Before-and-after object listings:
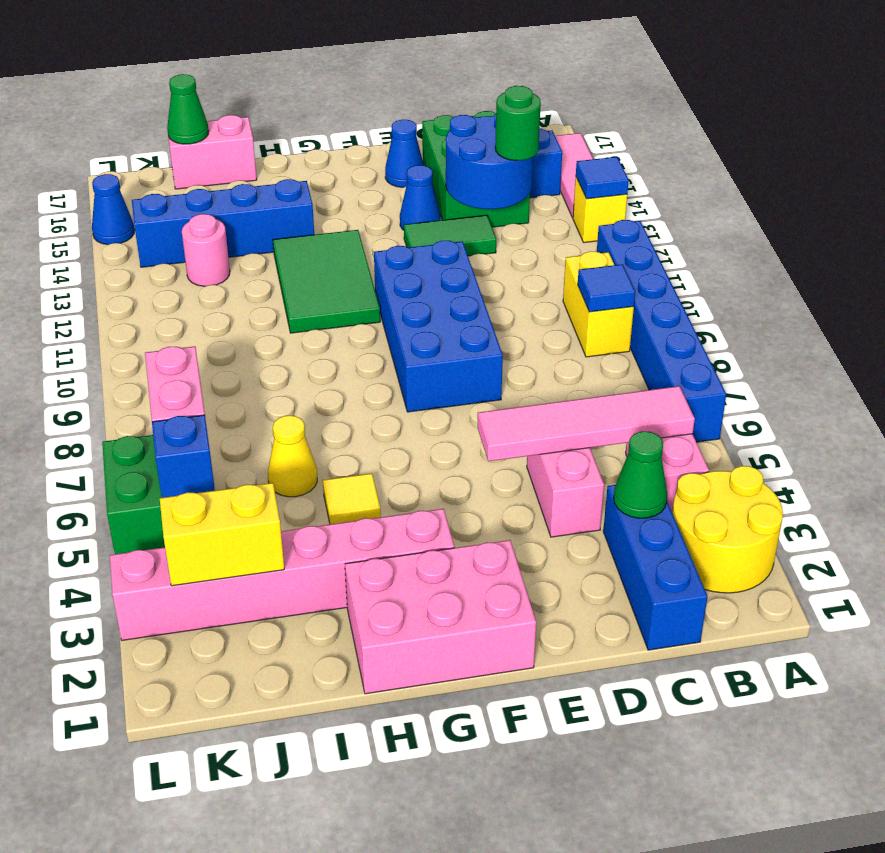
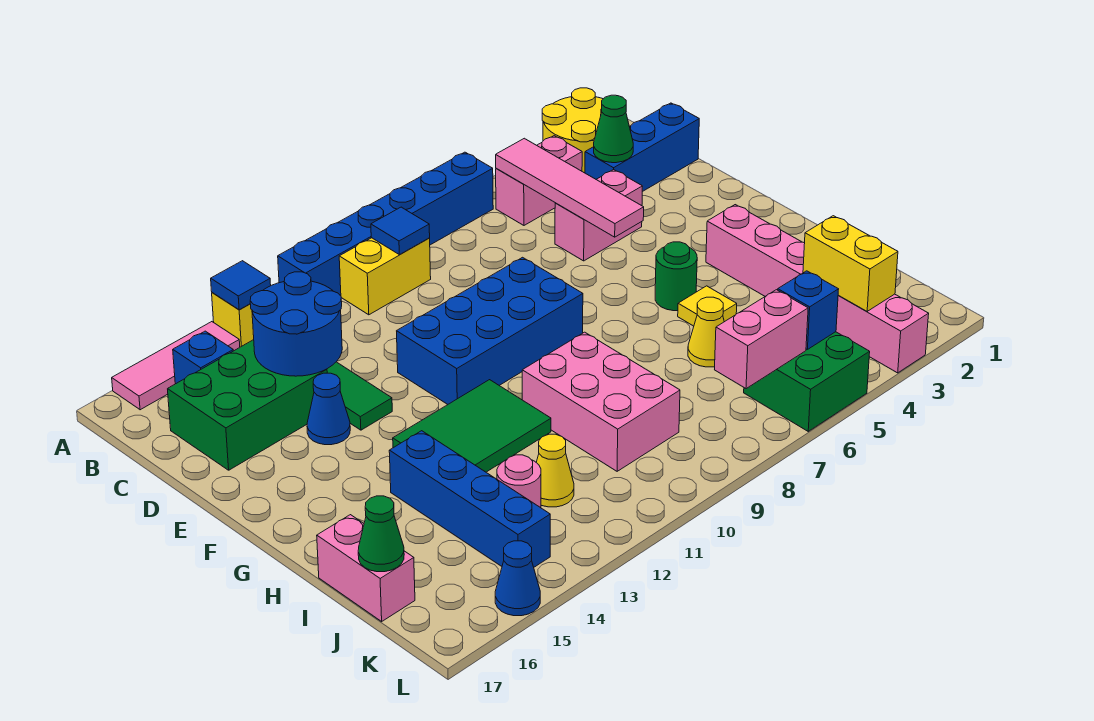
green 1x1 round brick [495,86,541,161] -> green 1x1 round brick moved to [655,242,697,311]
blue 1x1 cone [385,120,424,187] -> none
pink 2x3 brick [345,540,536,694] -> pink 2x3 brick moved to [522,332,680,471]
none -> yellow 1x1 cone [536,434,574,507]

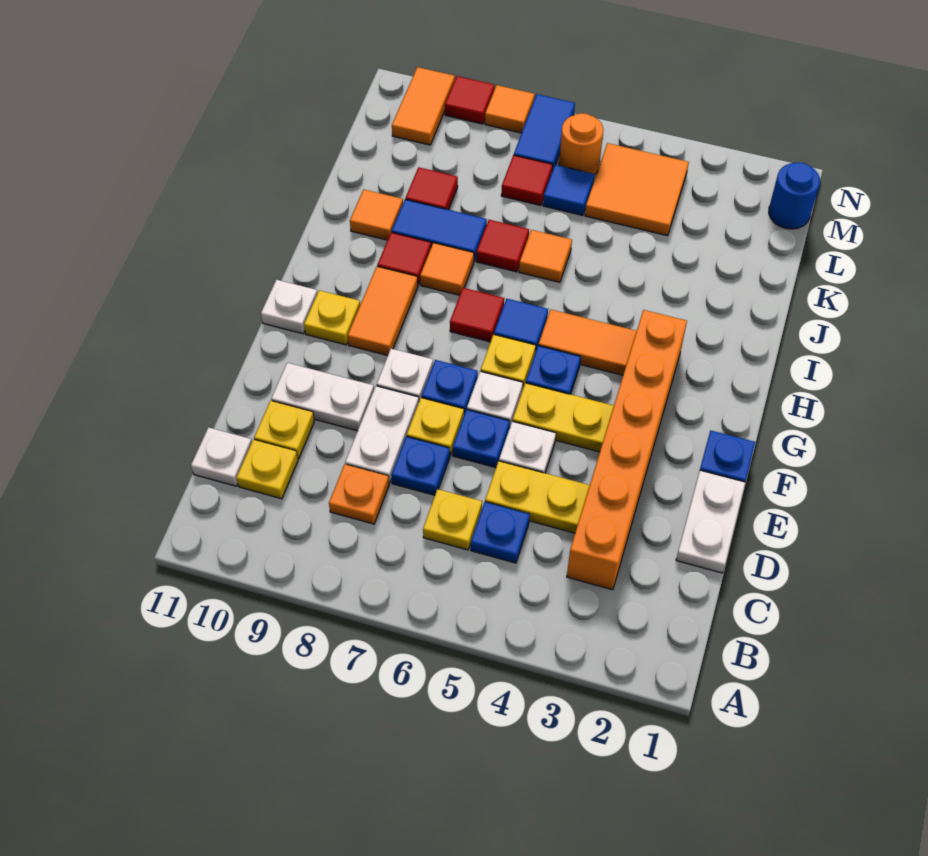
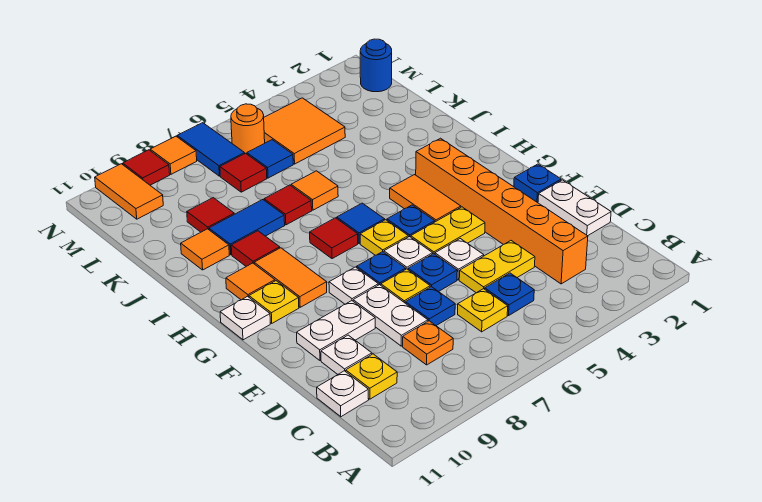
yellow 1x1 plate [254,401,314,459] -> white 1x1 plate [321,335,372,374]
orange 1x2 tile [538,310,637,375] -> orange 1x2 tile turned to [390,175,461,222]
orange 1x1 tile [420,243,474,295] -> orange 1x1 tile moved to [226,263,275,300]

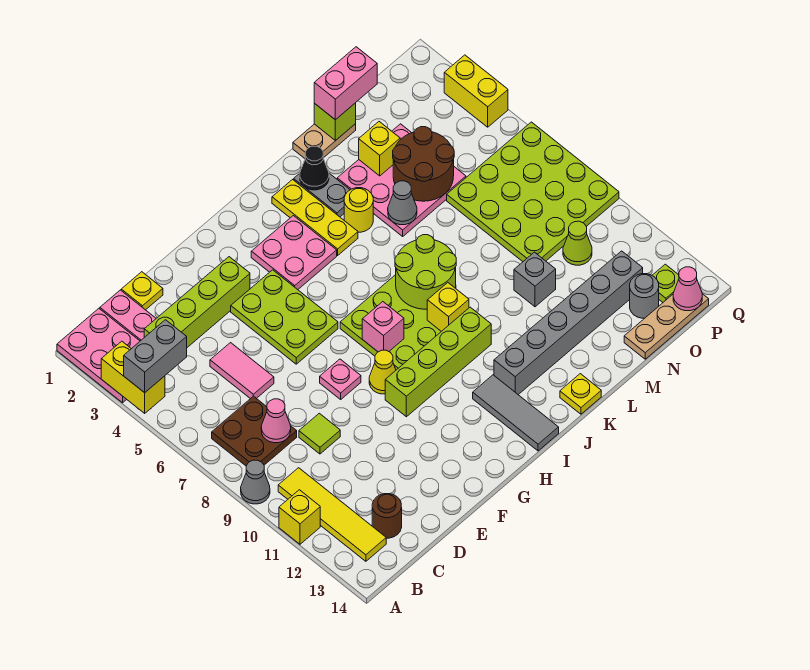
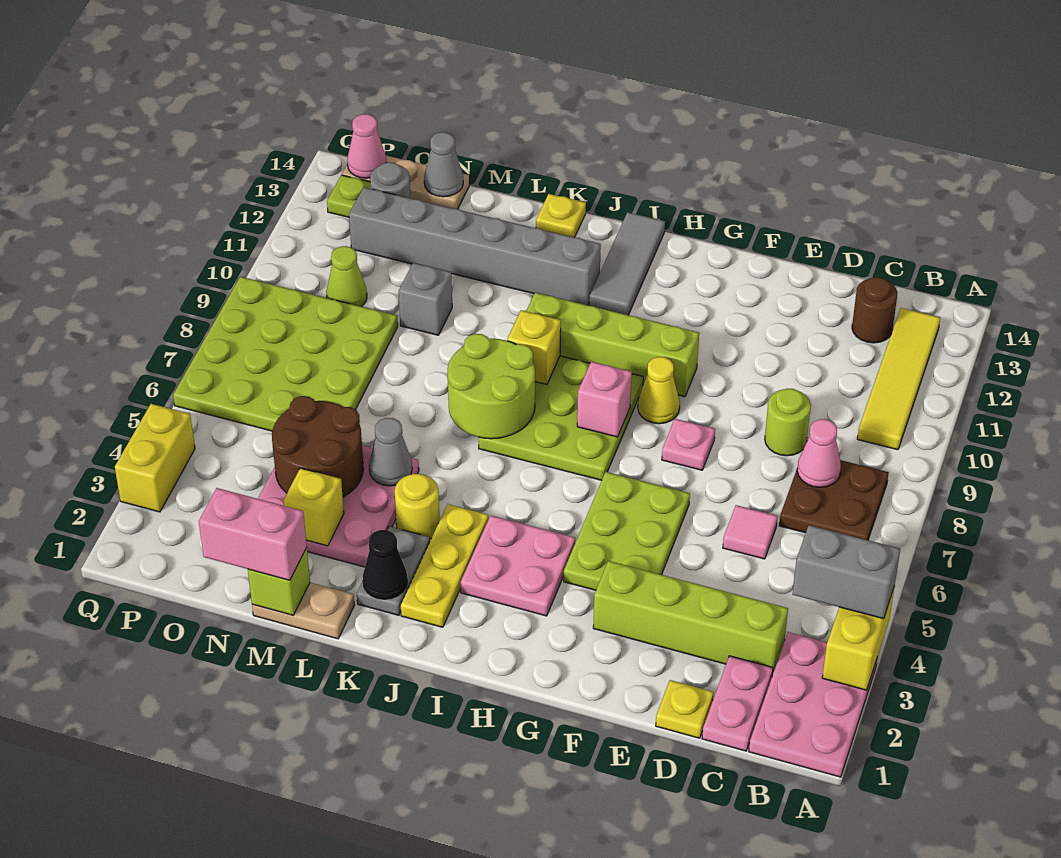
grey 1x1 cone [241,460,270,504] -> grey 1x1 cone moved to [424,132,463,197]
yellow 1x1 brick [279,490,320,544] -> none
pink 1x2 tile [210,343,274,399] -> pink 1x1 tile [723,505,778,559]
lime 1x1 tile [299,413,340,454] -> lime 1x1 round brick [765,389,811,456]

==

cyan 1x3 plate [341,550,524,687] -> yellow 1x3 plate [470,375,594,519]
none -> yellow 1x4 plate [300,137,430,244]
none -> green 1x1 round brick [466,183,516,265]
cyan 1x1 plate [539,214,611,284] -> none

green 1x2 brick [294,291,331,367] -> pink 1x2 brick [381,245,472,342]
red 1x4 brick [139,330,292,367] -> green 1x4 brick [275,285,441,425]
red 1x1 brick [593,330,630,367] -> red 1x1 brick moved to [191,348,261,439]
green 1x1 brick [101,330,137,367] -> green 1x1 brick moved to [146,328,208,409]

--

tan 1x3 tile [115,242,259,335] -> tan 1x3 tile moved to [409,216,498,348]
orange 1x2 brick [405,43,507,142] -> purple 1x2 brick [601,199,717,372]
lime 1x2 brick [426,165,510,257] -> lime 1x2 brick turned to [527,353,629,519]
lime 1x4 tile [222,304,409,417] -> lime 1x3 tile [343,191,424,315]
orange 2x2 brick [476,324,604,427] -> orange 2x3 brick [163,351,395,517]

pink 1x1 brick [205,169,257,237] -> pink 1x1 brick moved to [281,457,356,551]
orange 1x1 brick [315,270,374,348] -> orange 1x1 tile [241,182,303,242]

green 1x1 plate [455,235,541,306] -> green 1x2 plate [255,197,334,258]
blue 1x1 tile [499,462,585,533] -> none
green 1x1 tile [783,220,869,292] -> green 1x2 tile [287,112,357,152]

• [Your goal] Collect the lines of the data that carry the word "none".

• [Expected answer]
blue 1x1 cone [385,120,424,187] -> none
none -> yellow 1x1 cone [536,434,574,507]
yellow 1x1 brick [279,490,320,544] -> none
none -> yellow 1x4 plate [300,137,430,244]
none -> green 1x1 round brick [466,183,516,265]
cyan 1x1 plate [539,214,611,284] -> none
blue 1x1 tile [499,462,585,533] -> none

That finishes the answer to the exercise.